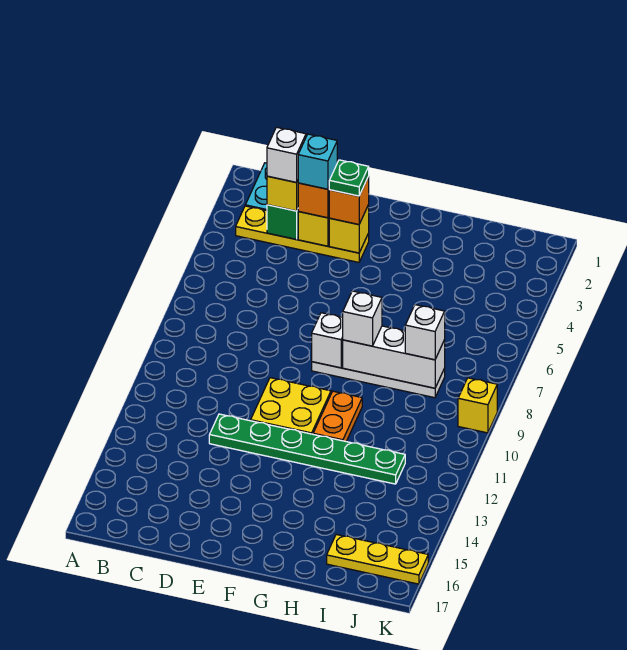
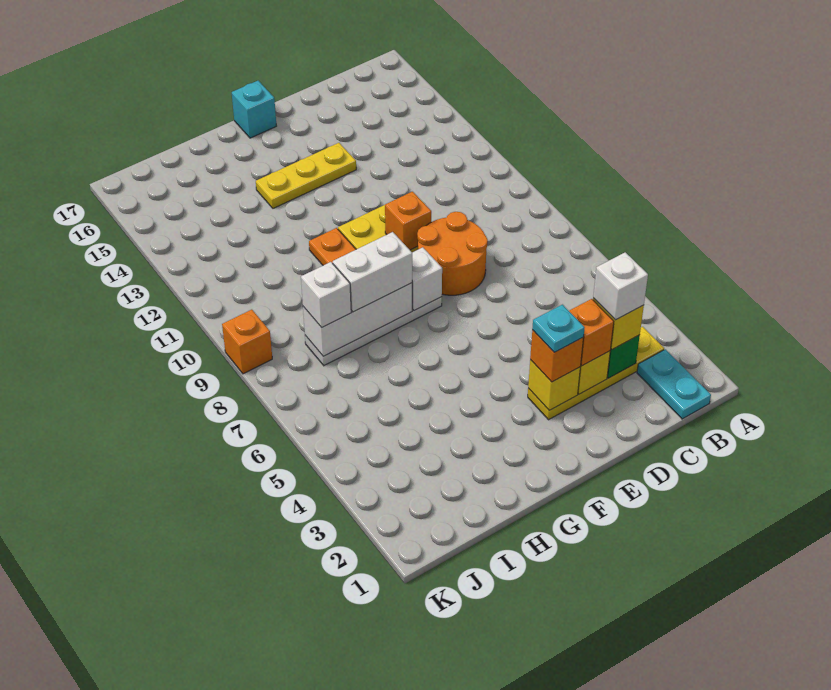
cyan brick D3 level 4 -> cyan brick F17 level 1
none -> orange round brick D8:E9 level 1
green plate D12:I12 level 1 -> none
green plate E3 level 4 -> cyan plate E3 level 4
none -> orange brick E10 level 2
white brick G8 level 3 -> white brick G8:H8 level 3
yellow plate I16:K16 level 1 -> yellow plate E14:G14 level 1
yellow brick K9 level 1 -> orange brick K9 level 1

● ● ● ●

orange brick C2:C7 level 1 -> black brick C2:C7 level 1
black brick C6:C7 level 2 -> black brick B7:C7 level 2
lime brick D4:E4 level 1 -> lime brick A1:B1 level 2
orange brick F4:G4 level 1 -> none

● ● ● ●

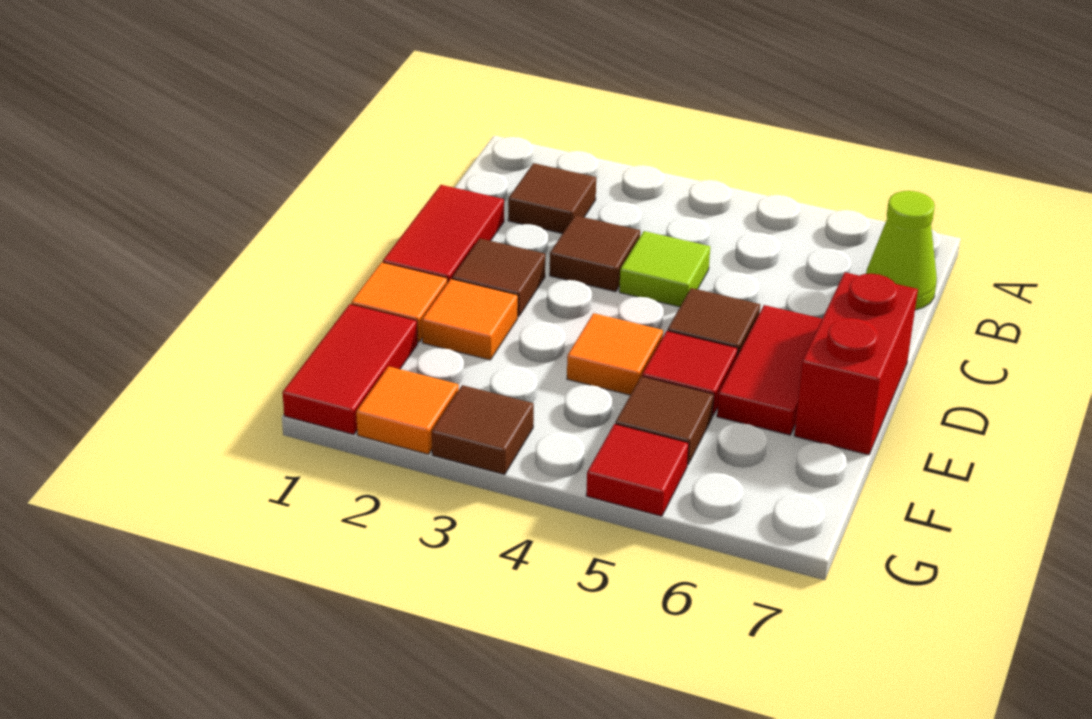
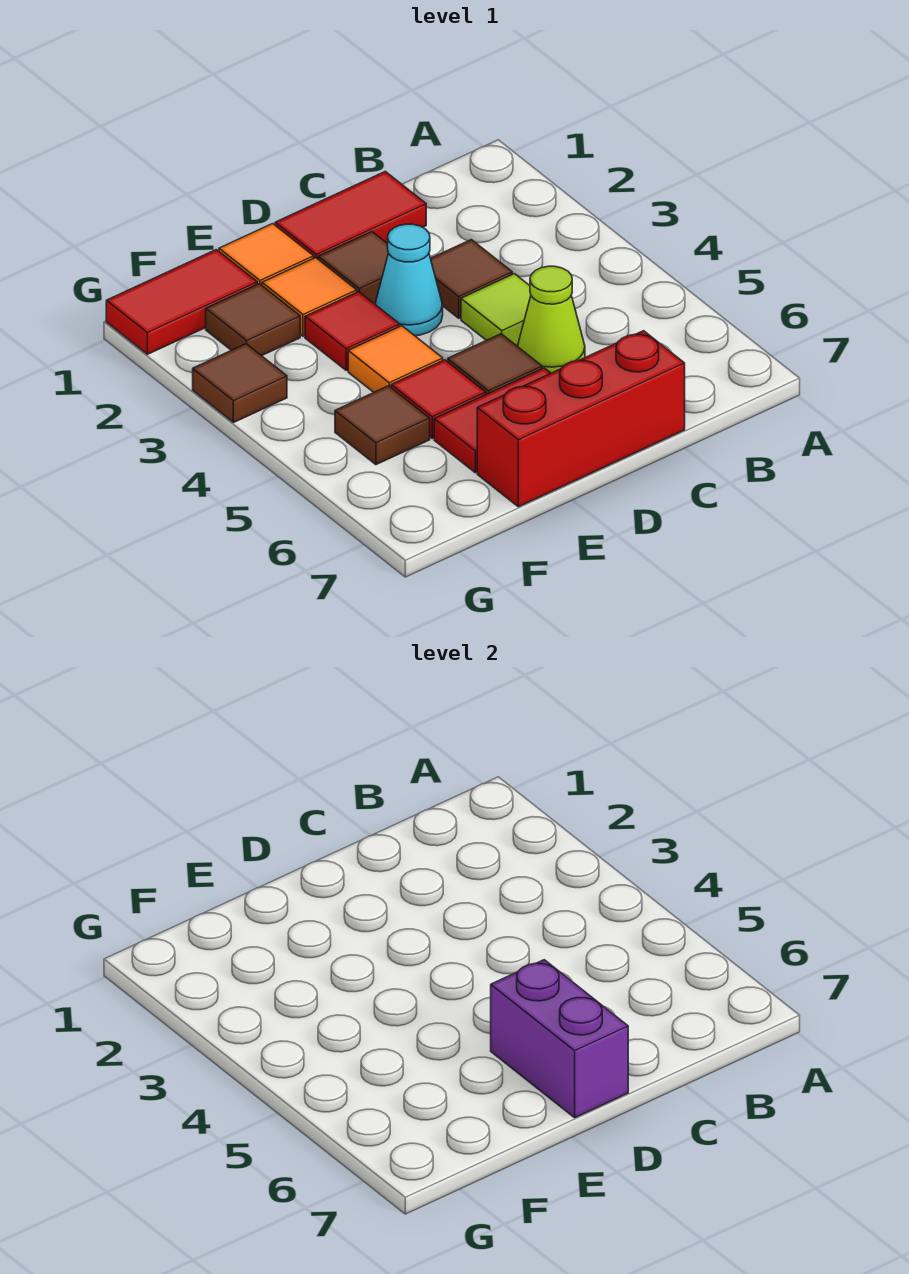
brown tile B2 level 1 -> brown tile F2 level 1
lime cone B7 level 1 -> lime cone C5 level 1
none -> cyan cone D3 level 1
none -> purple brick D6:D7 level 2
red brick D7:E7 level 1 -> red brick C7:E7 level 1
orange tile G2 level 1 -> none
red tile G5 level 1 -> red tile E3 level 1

● ● ● ●

**TASK BRIEF**:
All that is wanted is the stretch of lines above from the one containing "none -> orange brick E10 level 2" through the one containing "yellow brick K9", duplicated exactly.

**RESPONSE TO THE EXERCISE**:
none -> orange brick E10 level 2
white brick G8 level 3 -> white brick G8:H8 level 3
yellow plate I16:K16 level 1 -> yellow plate E14:G14 level 1
yellow brick K9 level 1 -> orange brick K9 level 1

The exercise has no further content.